WHAT YOU ARE ASKED TO DO: When you transcribe the entries below, begin at their first line and stop after the line containing "195 559 238)"; pictures stay out.

[Records from a collection]
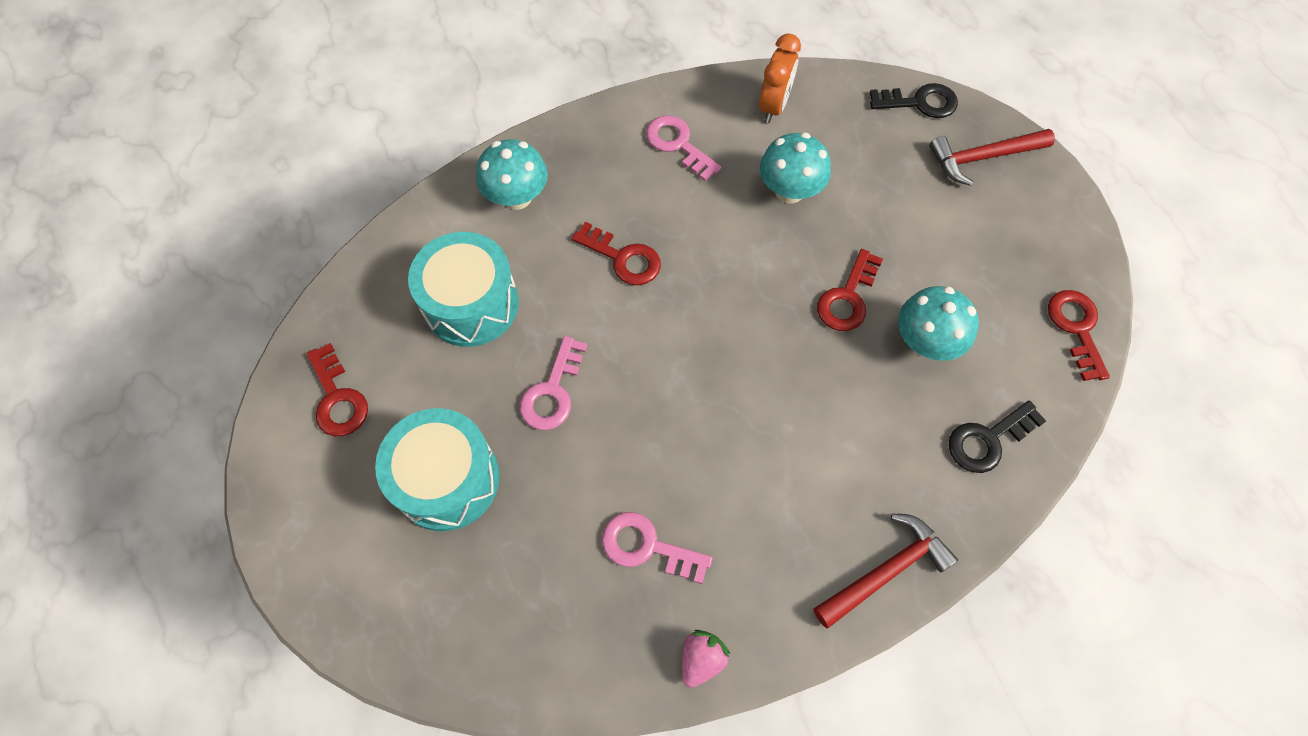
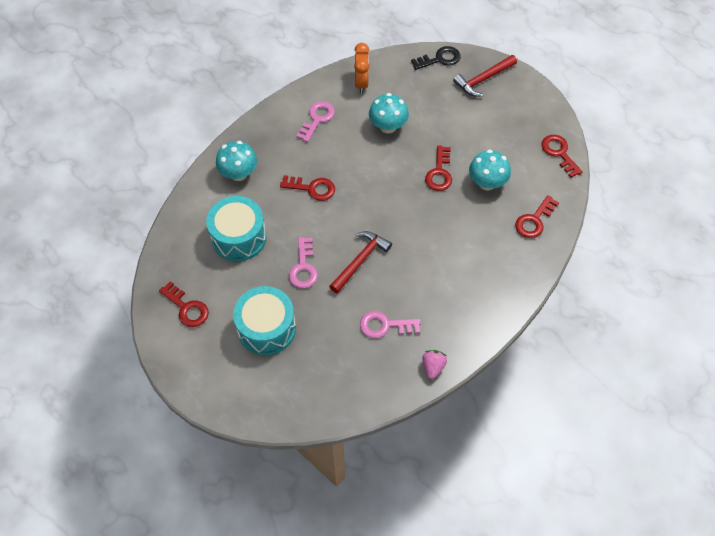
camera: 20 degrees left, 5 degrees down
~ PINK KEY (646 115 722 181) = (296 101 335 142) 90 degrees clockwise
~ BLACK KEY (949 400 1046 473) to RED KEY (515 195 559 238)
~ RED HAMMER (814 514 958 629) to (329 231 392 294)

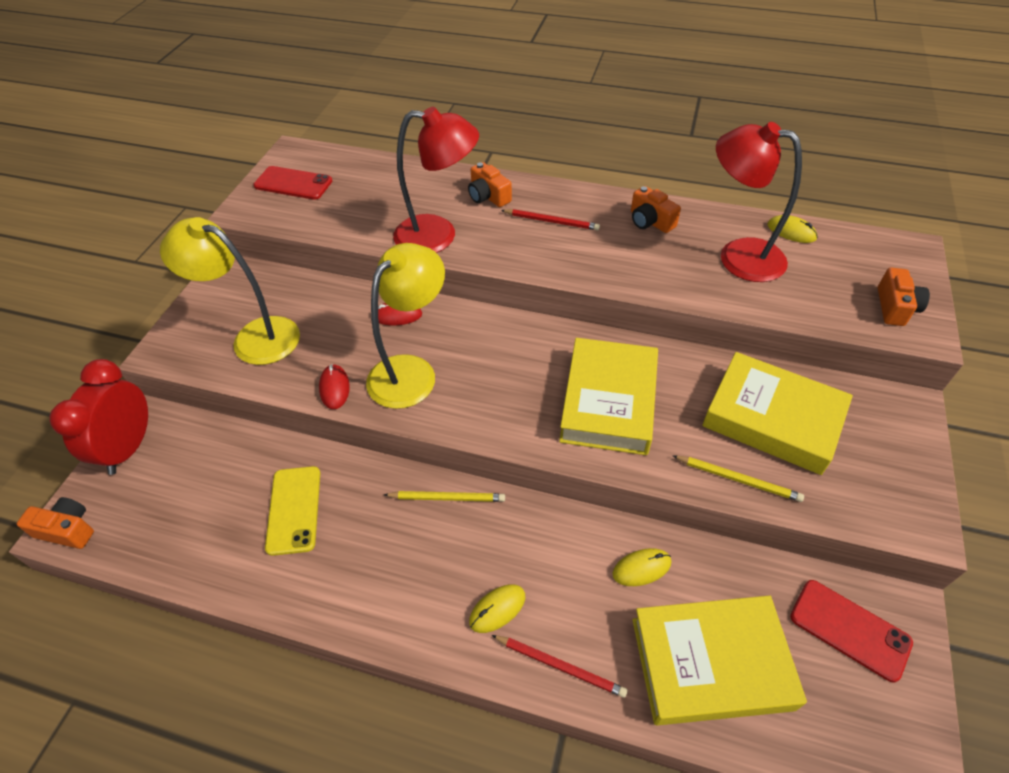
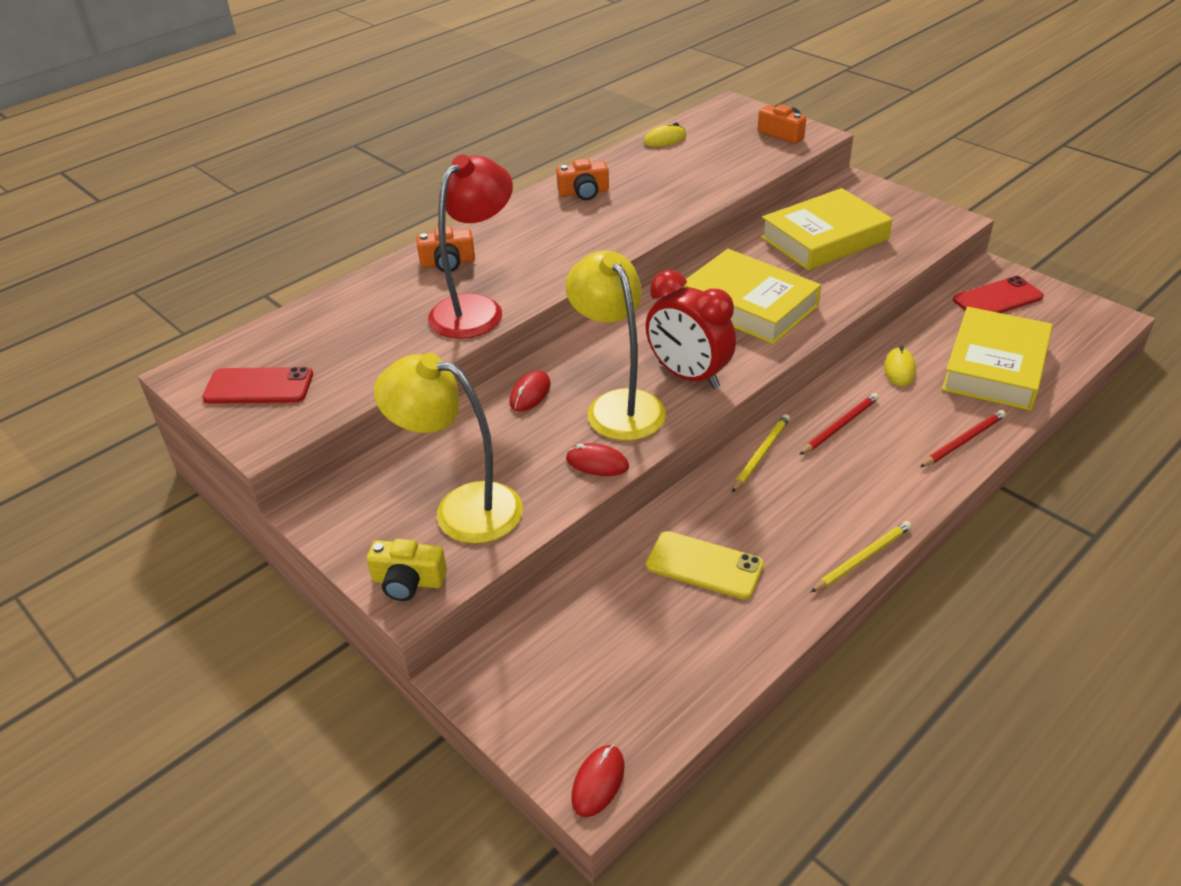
camera: 60 degrees left, 10 degrees down
- RED LAMP (716 122 802 282)
~ RED PHONE (253 166 332 200) = (202 367 313 404) 45 degrees clockwise
~ RED PENCIL (501 209 600 231) to (800 393 879 455)
~ YELLOW LAMP (160 217 300 365) = (374 353 523 544) 60 degrees clockwise
~ RED CLOCK (49 359 148 475) to (646 270 736 389)
~ YELLOW PENCIL (673 456 804 502) to (811 521 912 592)
~ ORANGE CAMERA (17 497 94 549) to RED MOUSE (571 745 624 817)
- YELLOW MOUSE (469 584 525 633)
+ YELLOW CAMERA (367 539 447 601)

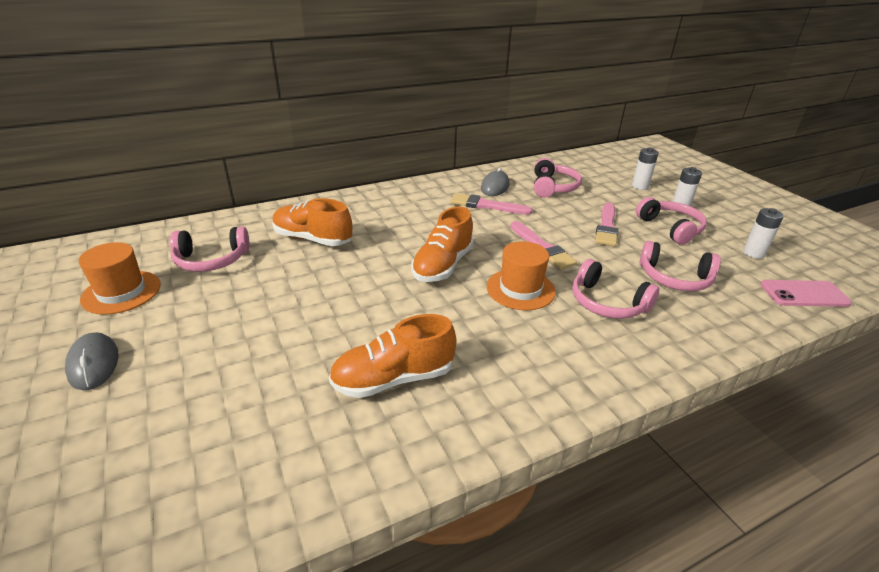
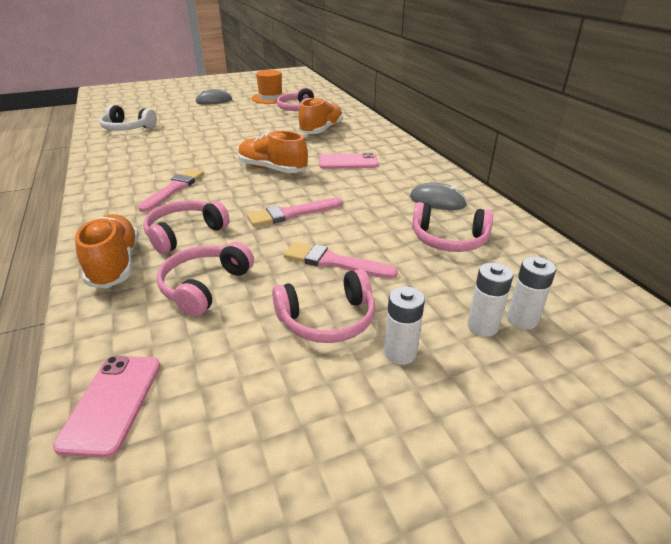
camera: 95 degrees right, 0 degrees up
~ PINK BRUSH (450 193 533 215) to (138 169 204 212)
~ WHITE BATTERY (743 208 784 259) to (507 257 556 329)
- ORANGE HAT (487 241 556 310)
~ ORANGE SHOE (329 314 456 398) to (75 214 139 288)
+ WHITE HEADPHONES (99 105 157 131)
+ PINK PHONE (319 153 378 169)

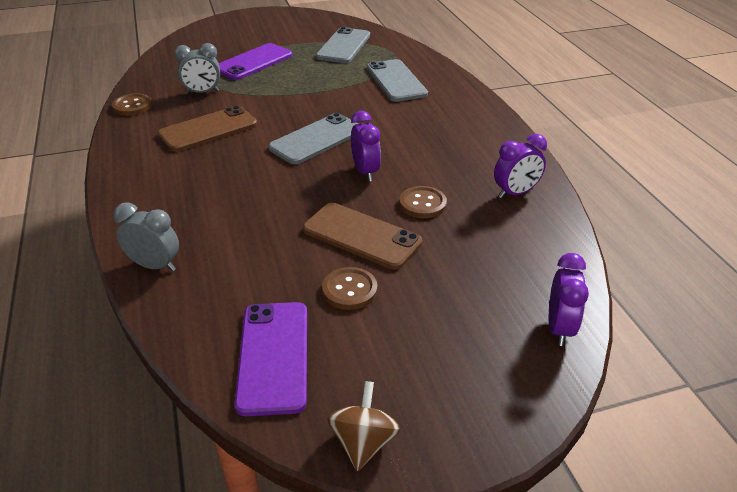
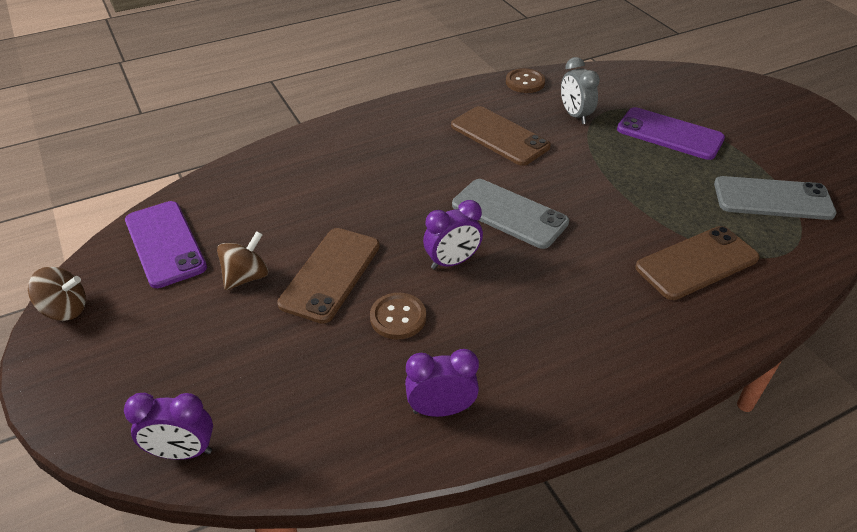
camera: 80 degrees right, 5 degrees up
~ GREY PHONE (367 59 428 102) to BROWN PHONE (635 226 760 300)
~ PURPLE CLOCK (494 134 547 199) = (405 349 479 417) 120 degrees clockwise
- GREY CLOCK (113 202 179 271)
~ BROWN BUTTON (322 267 377 310) to BROWN SPINNING TOP (217 231 268 290)
~ PURPLE PHONE (234 302 307 416) = (125 201 207 288) 75 degrees clockwise

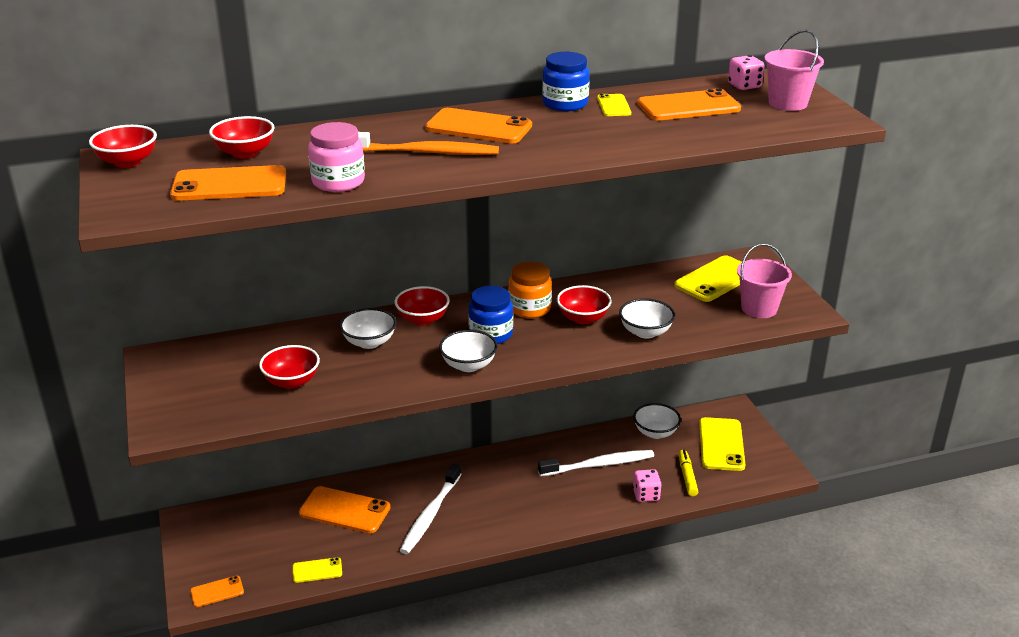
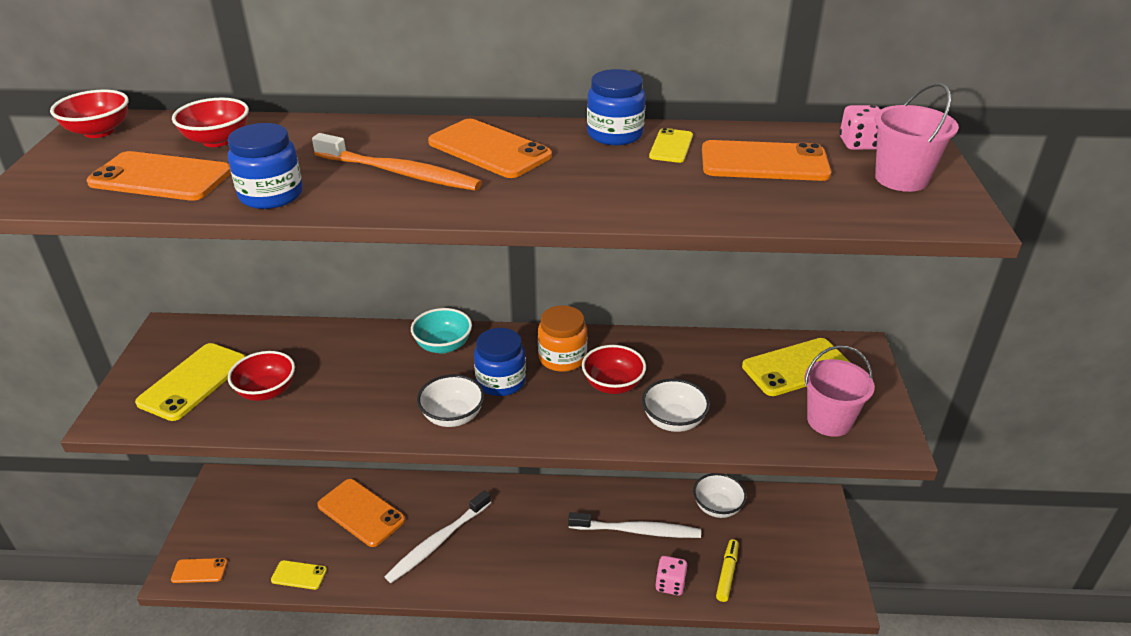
camera: 20 degrees right, 5 degrees up
~ PINK JAR (308 122 365 192) to BLUE JAR (228 123 303 209)
~ RED BOWL (395 286 450 326) to TURQUOISE BOWL (411 308 472 354)
- WHITE BOWL (340 308 397 349)
~ YELLOW PHONE (699 417 746 471) to (135 343 246 421)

SOLUTION FOR THIS PROBLEM:
camera: 20 degrees left, 5 degrees down
~ PINK KEY (646 115 722 181) = (296 101 335 142) 90 degrees clockwise
~ BLACK KEY (949 400 1046 473) to RED KEY (515 195 559 238)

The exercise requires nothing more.